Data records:
******************************

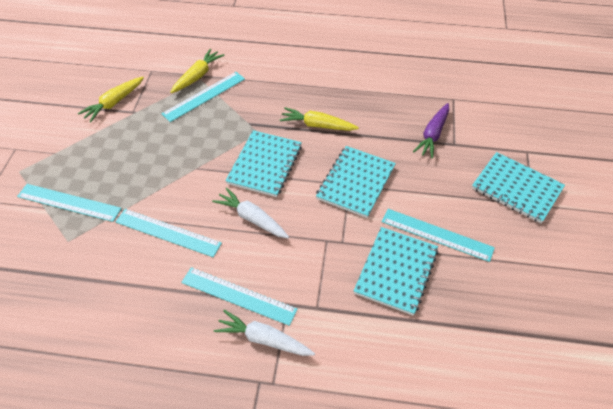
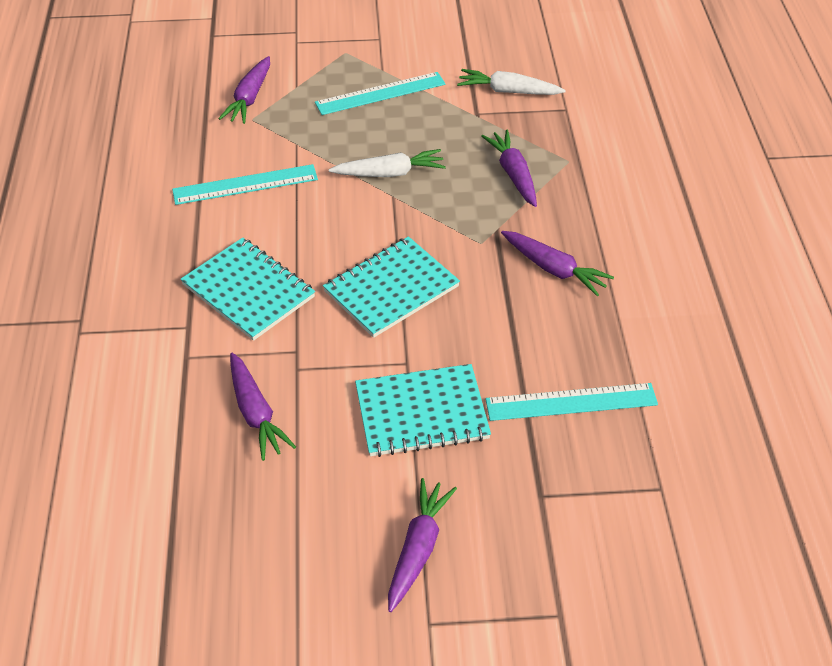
purple carrot: 1 -> 5
turquoise notebook: 4 -> 3
turquoise ruler: 5 -> 3
yellow carrot: 3 -> 0

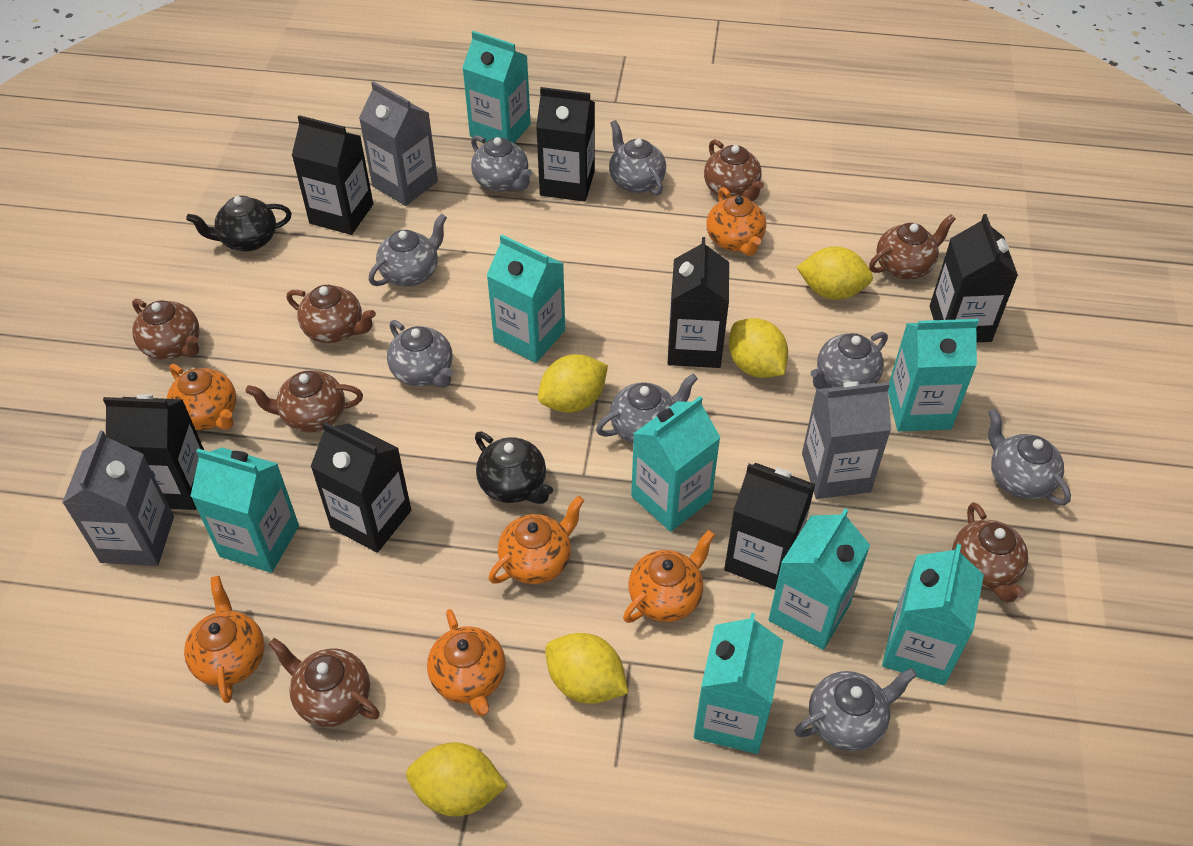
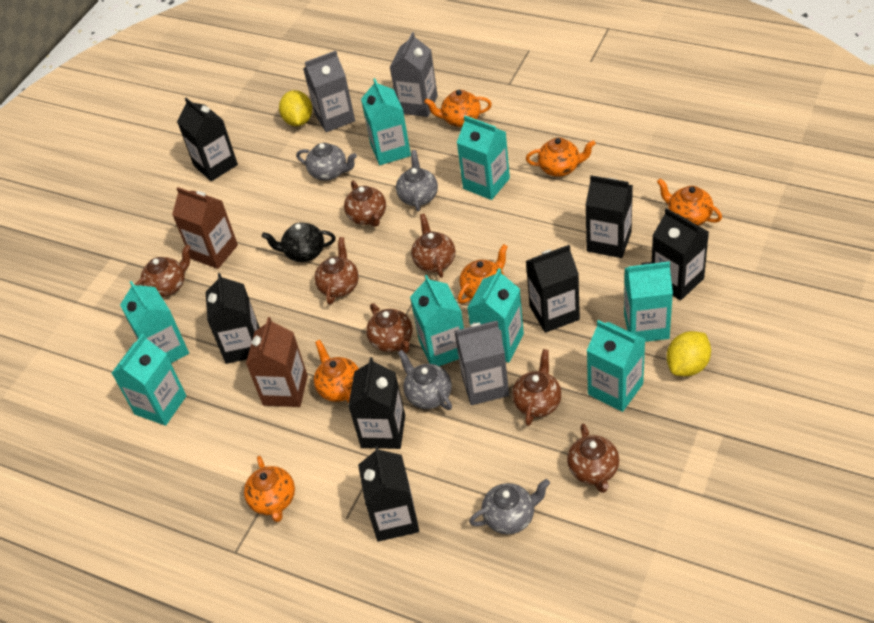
black teapot: 2 -> 1
brown carton: 0 -> 2
grey teapot: 8 -> 4
yellow lemon: 5 -> 2

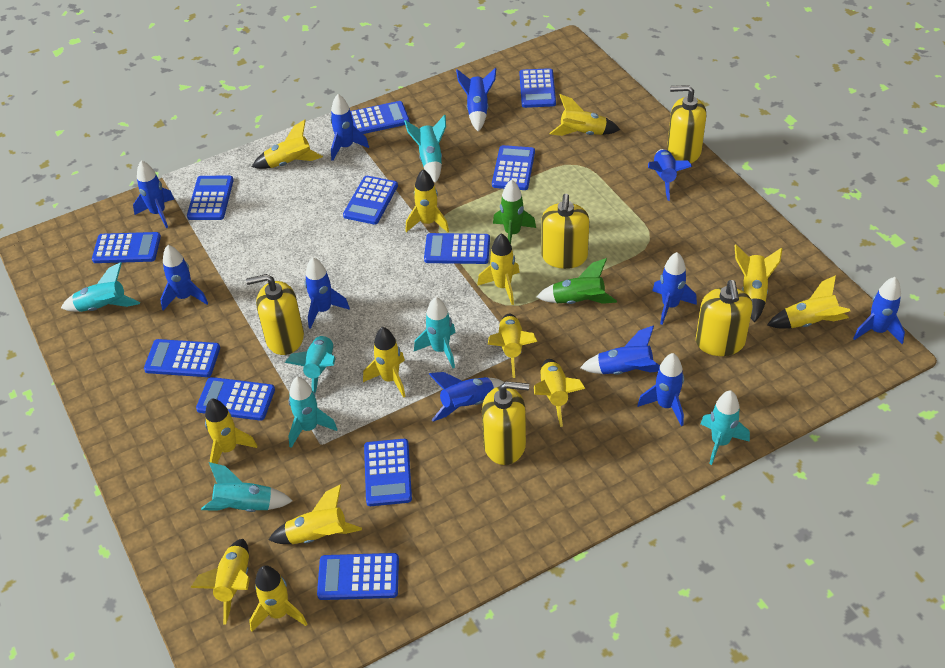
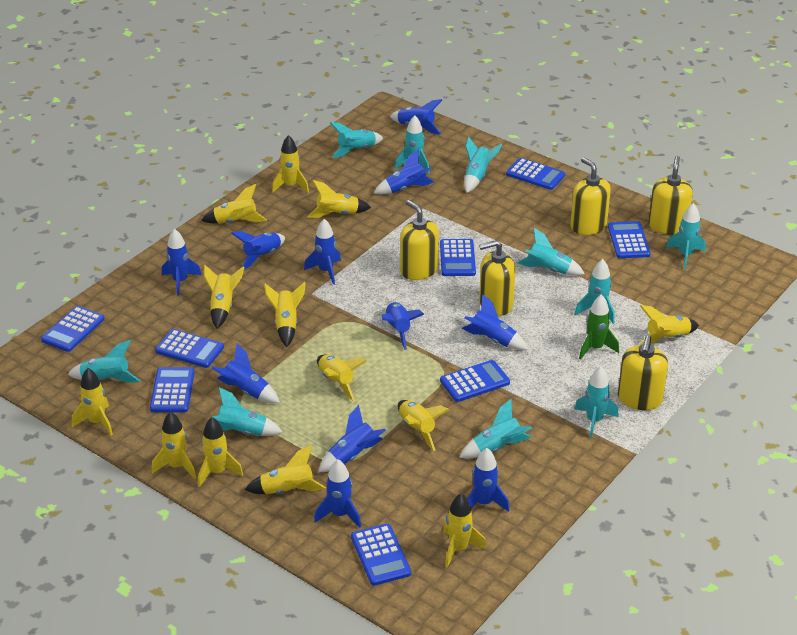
blue calculator: 11 -> 8
green rocket: 2 -> 1
turquoise rocket: 7 -> 10

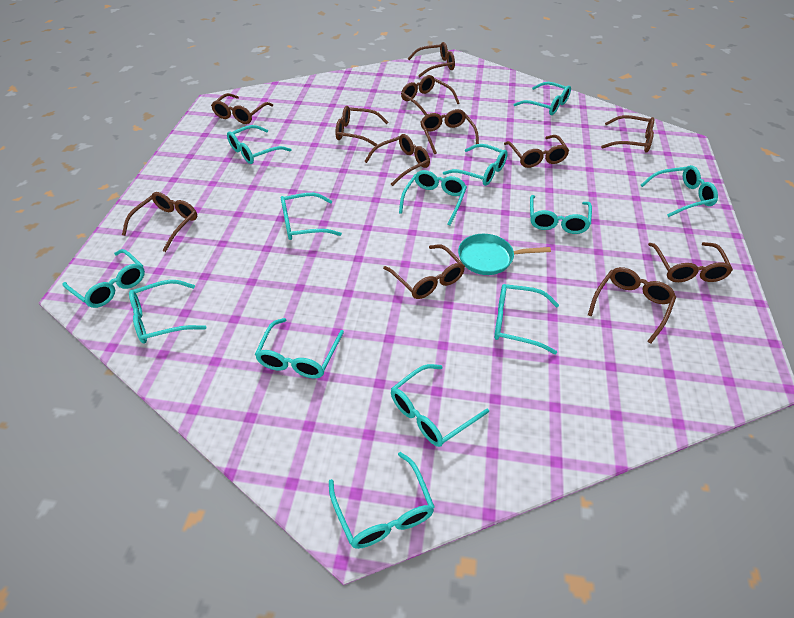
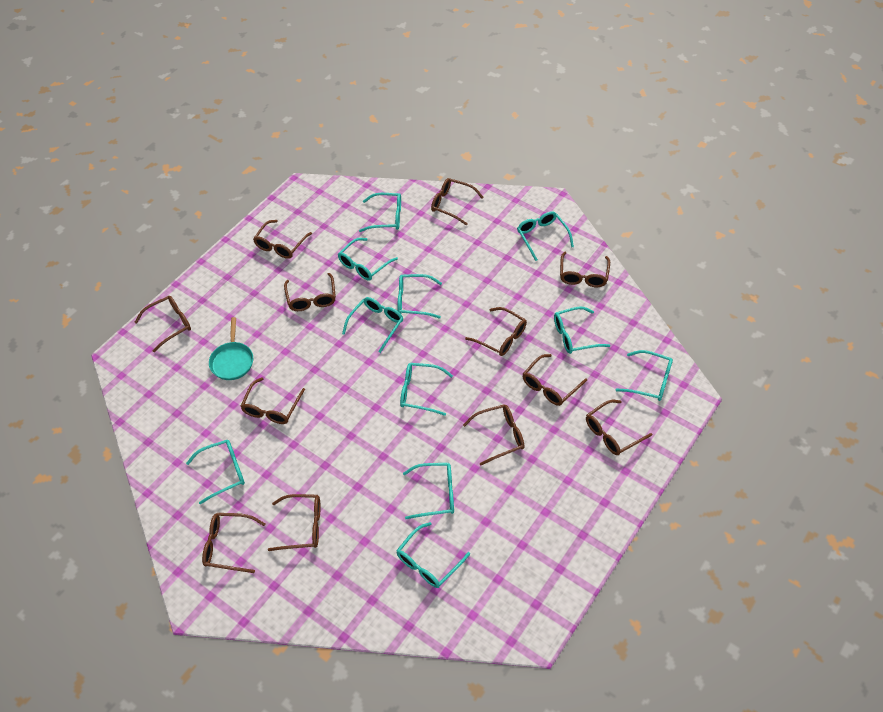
turquoise glasses: 13 -> 11

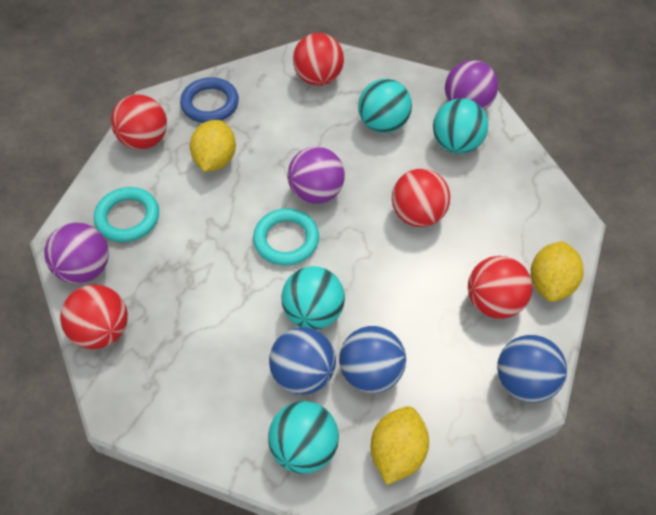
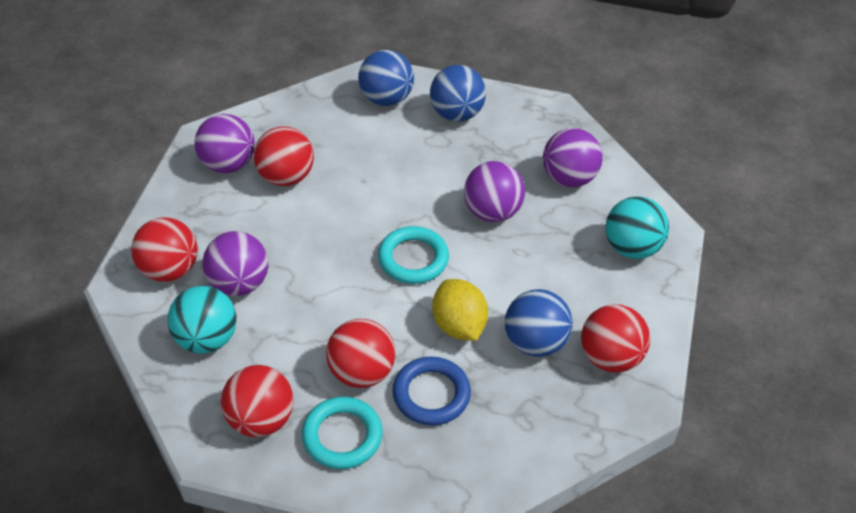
purple ball: 3 -> 4
turquoise ball: 4 -> 2
yellow lemon: 3 -> 1

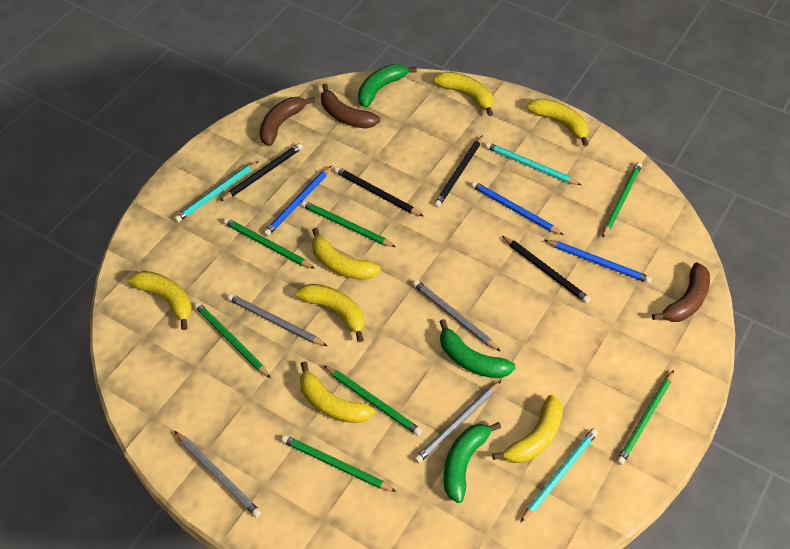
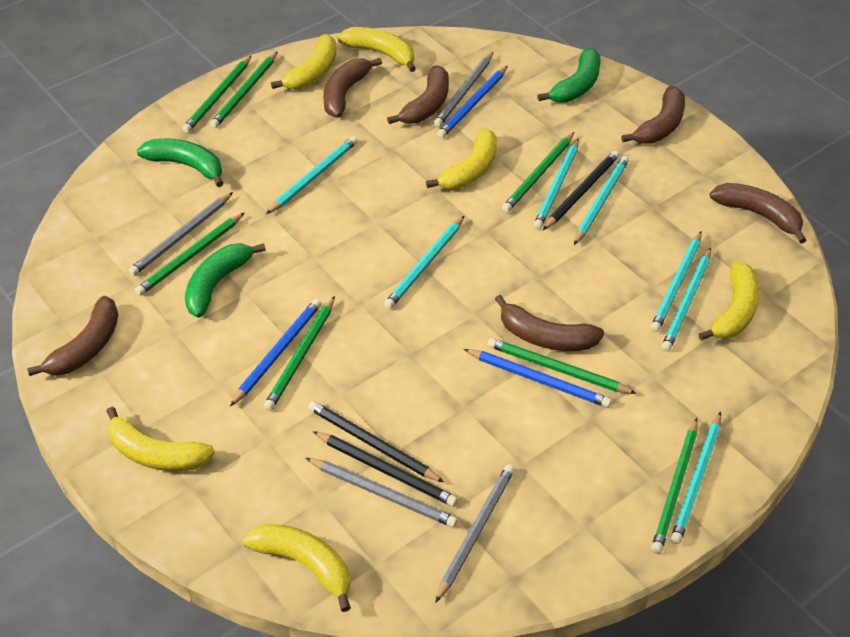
black pencil: 4 -> 3
brown banana: 3 -> 6
turquoise pencil: 3 -> 7
yellow banana: 7 -> 6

******************************

#### YOUR INSTRUCTIONS
The answer must be an exact transcription of the lines from the one holding "turquoise glasses: 13 -> 11" to the last line of the entries above, with no pictures and nothing else.

#### THE COMPLETED TASK
turquoise glasses: 13 -> 11

purple ball: 3 -> 4
turquoise ball: 4 -> 2
yellow lemon: 3 -> 1

black pencil: 4 -> 3
brown banana: 3 -> 6
turquoise pencil: 3 -> 7
yellow banana: 7 -> 6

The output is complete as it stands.